__Task statement__
Rewrite the part of the records that opens with the line containing "The sandy water at lower left is" and closes with the line containing "or behind you?", replacing "sandy beach" with "sandy shore" and leaving everything else unchanged. Give only those lines.

__Data to process__
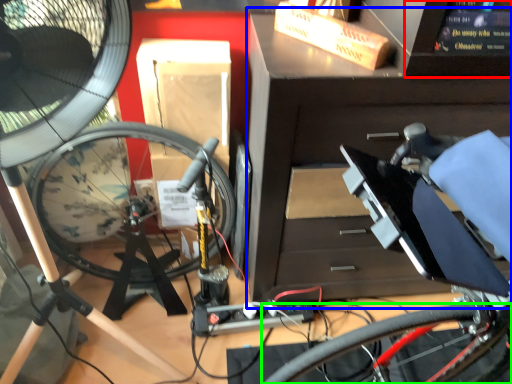
Question: Which object is the closest to the computer screen (highlighted by a red box)? Choose among these: workbench (highlighted by a blue box) or bicycle wheel (highlighted by a green box).

Choices:
 (A) workbench
 (B) bicycle wheel

Answer: (A)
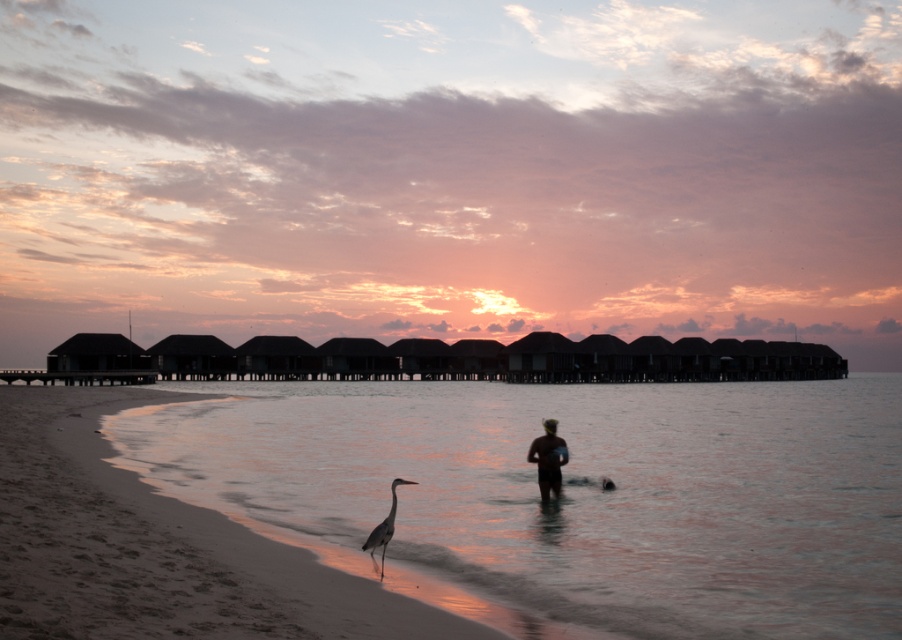
You are standing on the sandy beach at lower left and want to walk towards the water. Which direction should you move to reach the sandy water at lower left?

Since the sandy beach at lower left is behind the sandy water at lower left, you should move forward towards the sandy water at lower left to reach it.

You are standing on the sandy beach at lower left and want to reach the water. Which direction should you move to reach the sandy water at lower left?

The sandy water at lower left is located below the sandy beach at lower left, so you should move downward from the sandy beach at lower left to reach the sandy water at lower left.

You are standing on the sandy beach at lower left and want to approach the gray matte bird at lower center. Is the bird in front of or behind you?

The gray matte bird at lower center is behind you because the sandy beach at lower left is closer to the viewer than the bird.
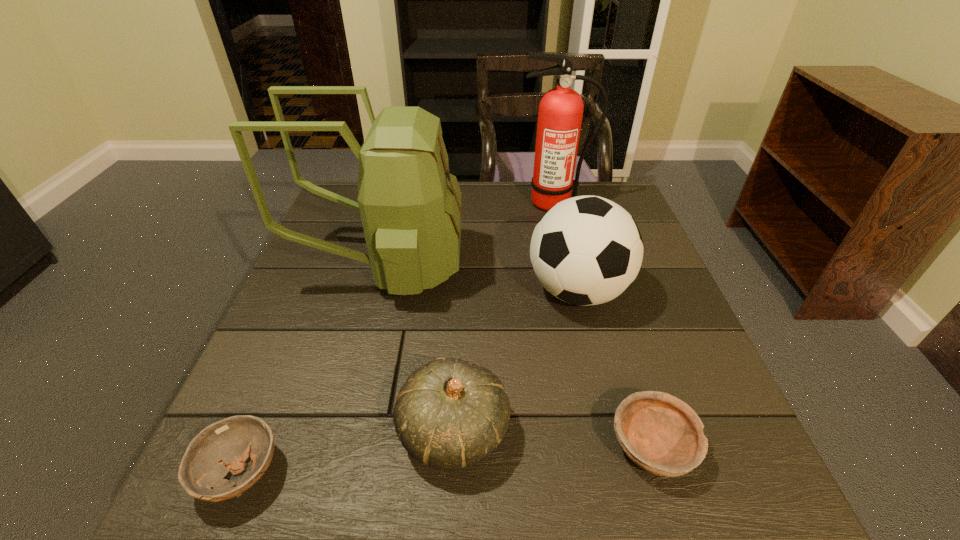
This screenshot has height=540, width=960. I want to click on vacant region located on the back of the left bowl, so click(269, 406).

Find the location of a particular element. The height and width of the screenshot is (540, 960). vacant space located 0.370m on the back of the right bowl is located at coordinates (600, 278).

Locate an element on the screen. This screenshot has height=540, width=960. object located in the far edge section of the desktop is located at coordinates (560, 114).

Find the location of a particular element. Image resolution: width=960 pixels, height=540 pixels. gourd at the near edge is located at coordinates (450, 414).

Locate an element on the screen. This screenshot has height=540, width=960. backpack at the left edge is located at coordinates (410, 205).

Where is `bowl located at the left edge`? The image size is (960, 540). bowl located at the left edge is located at coordinates (224, 446).

At what (x,y) coordinates should I click in order to perform the action: click on fire extinguisher located at the right edge. Please return your answer as a coordinate pair (x, y). Image resolution: width=960 pixels, height=540 pixels. Looking at the image, I should click on (560, 114).

Image resolution: width=960 pixels, height=540 pixels. Find the location of `soccer ball situated at the right edge`. soccer ball situated at the right edge is located at coordinates (587, 250).

This screenshot has height=540, width=960. Identify the location of bowl positioned at the right edge. (660, 433).

Locate an element on the screen. The width and height of the screenshot is (960, 540). object that is at the near left corner is located at coordinates (224, 446).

__Output for this task__
The sandy water at lower left is located below the sandy shore at lower left, so you should move downward from the sandy shore at lower left to reach the sandy water at lower left.

You are standing on the sandy shore at lower left and want to approach the gray matte bird at lower center. Is the bird in front of or behind you?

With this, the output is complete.